**Brief**
From the data that follows, copy every line with the string "none".

BEGIN

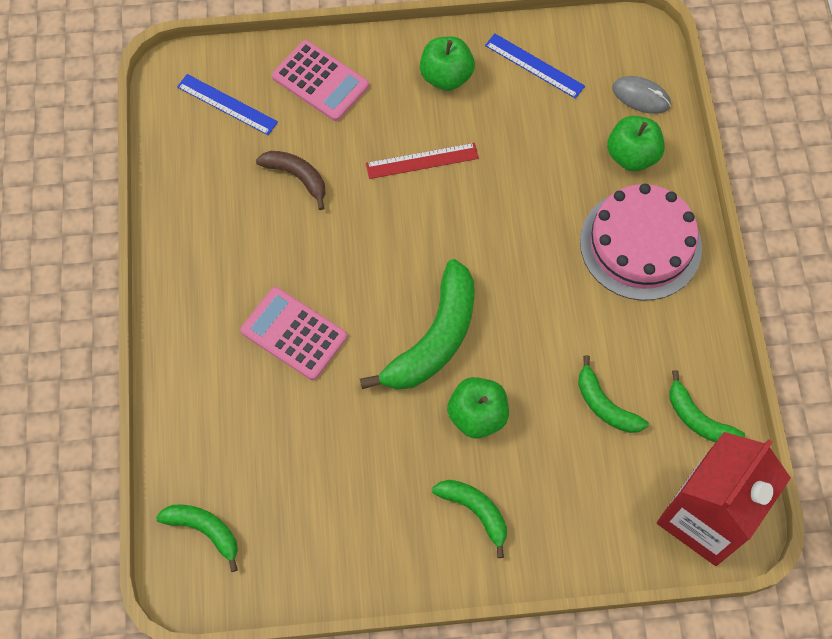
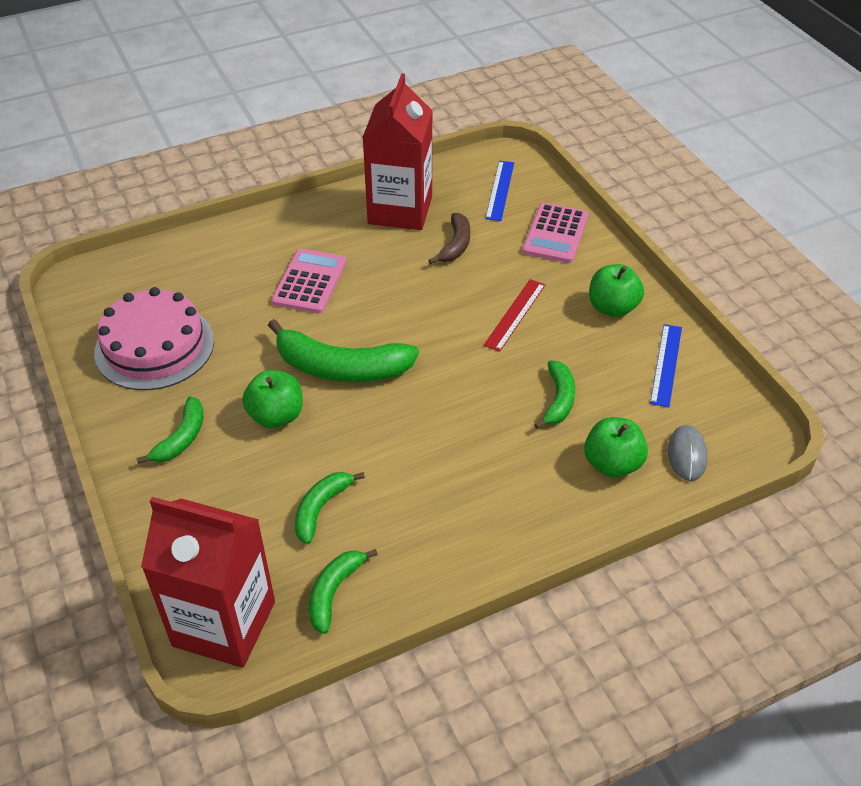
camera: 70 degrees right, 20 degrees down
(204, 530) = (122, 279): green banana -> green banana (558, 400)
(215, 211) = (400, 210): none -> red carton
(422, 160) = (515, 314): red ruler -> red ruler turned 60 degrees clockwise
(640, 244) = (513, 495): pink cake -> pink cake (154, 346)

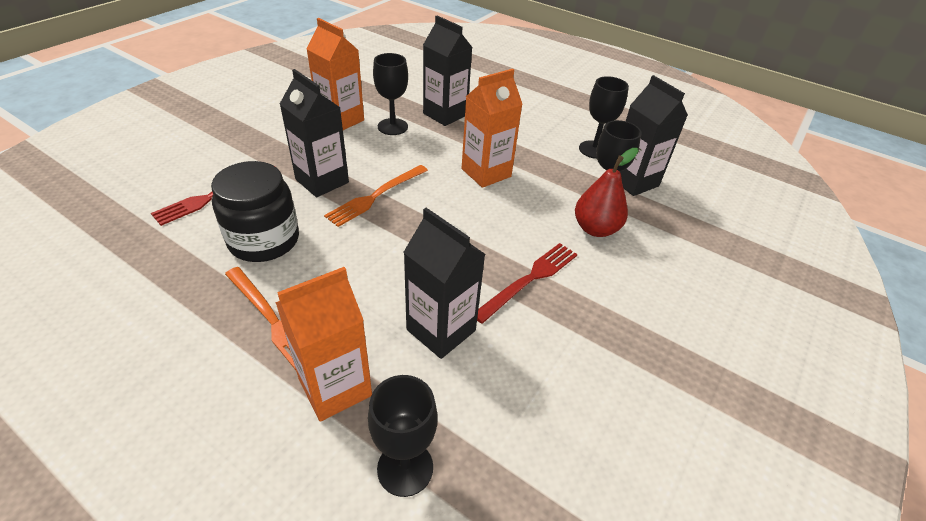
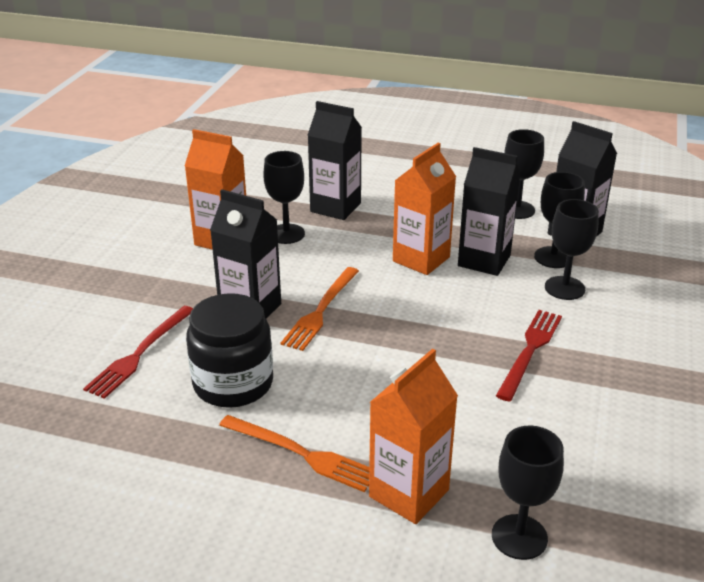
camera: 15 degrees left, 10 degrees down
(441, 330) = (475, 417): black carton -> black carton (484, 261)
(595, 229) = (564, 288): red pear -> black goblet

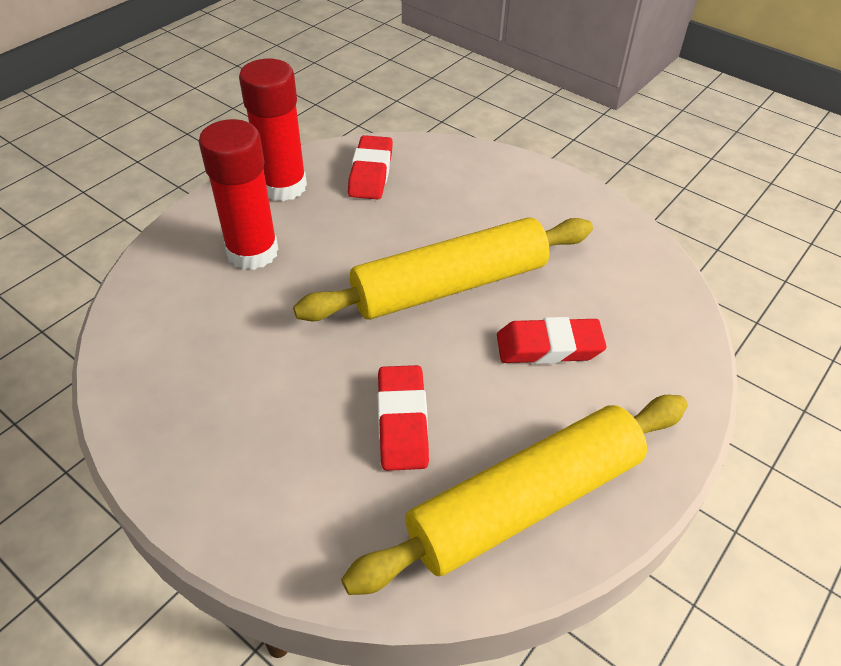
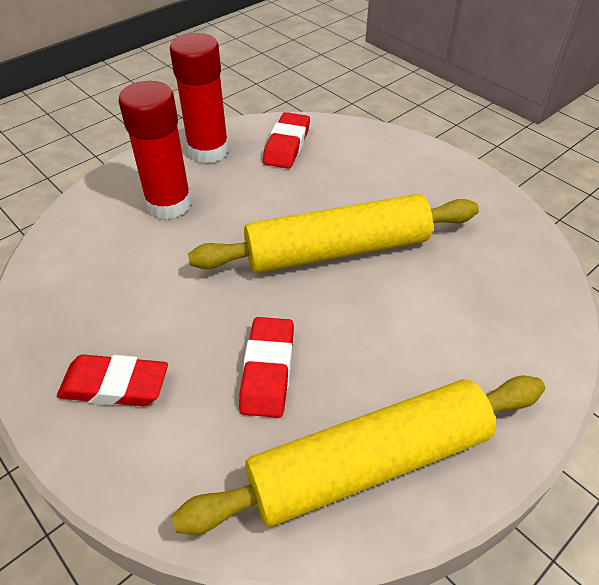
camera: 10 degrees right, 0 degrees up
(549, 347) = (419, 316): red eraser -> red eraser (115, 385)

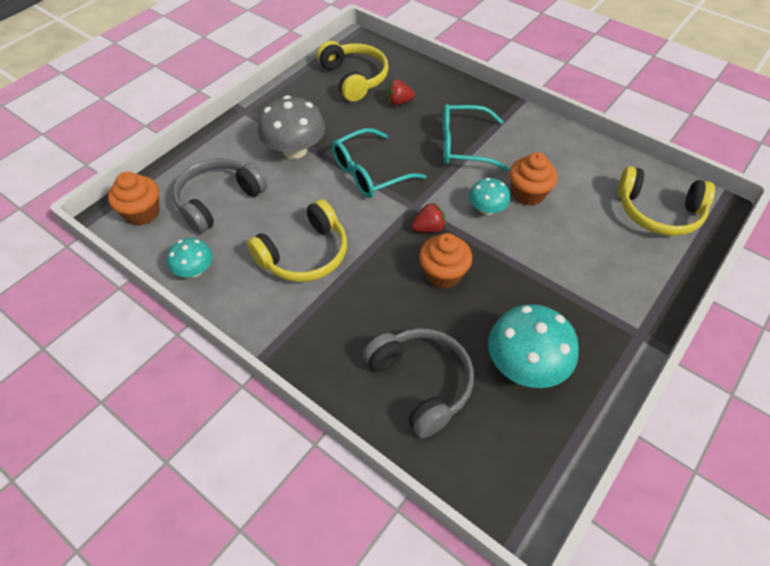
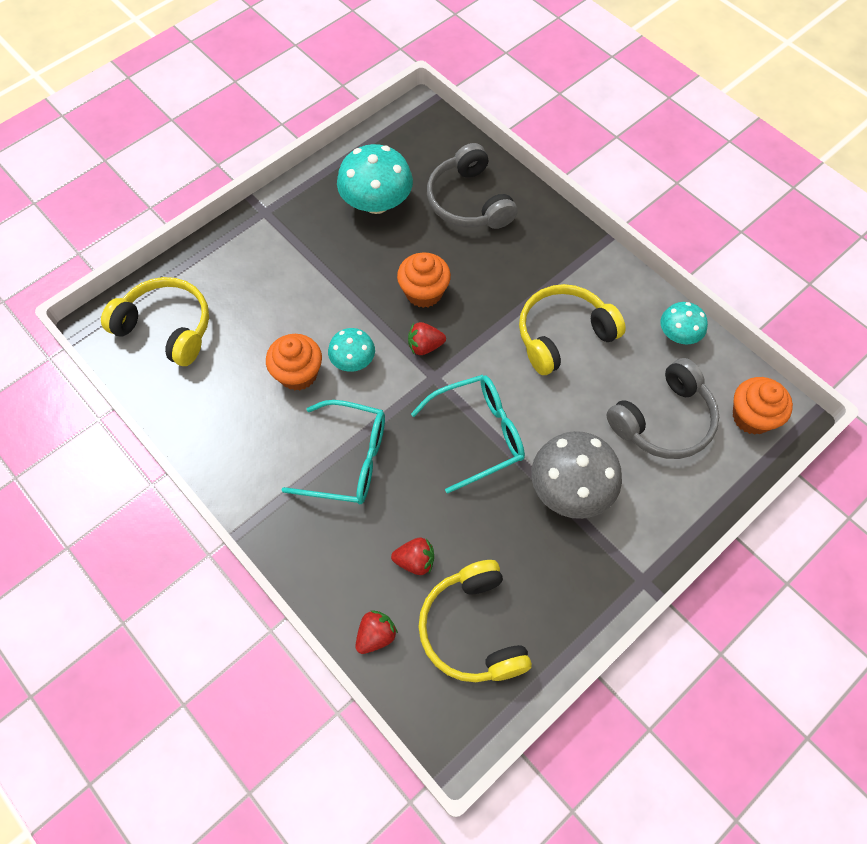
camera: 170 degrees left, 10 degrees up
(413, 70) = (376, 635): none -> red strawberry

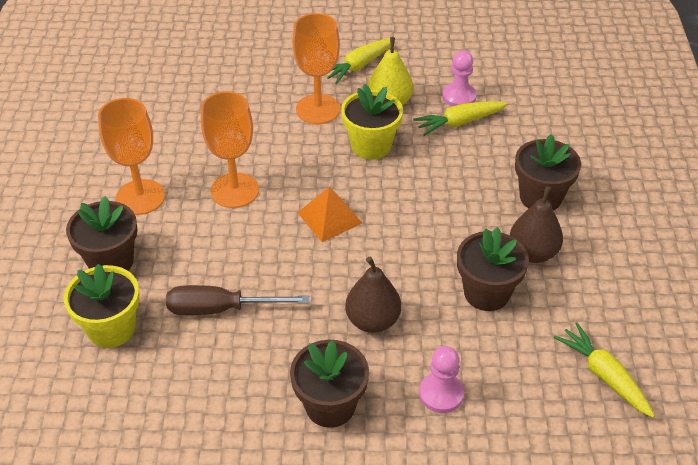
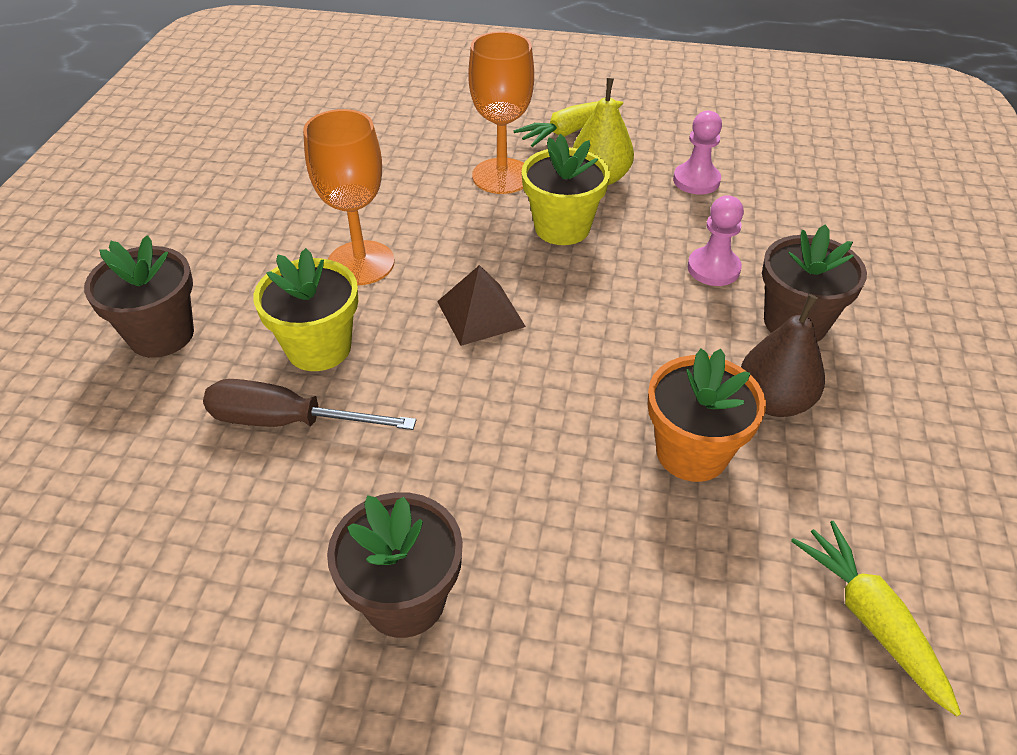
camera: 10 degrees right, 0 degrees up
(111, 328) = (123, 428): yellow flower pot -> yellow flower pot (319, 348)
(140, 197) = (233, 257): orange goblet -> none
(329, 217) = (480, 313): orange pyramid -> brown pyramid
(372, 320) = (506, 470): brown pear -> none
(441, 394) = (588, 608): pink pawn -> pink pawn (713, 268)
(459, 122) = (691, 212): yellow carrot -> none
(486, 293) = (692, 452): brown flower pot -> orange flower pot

END

**Solved problem**
(215, 211) = (400, 210): none -> red carton
(413, 70) = (376, 635): none -> red strawberry
(140, 197) = (233, 257): orange goblet -> none
(372, 320) = (506, 470): brown pear -> none
(459, 122) = (691, 212): yellow carrot -> none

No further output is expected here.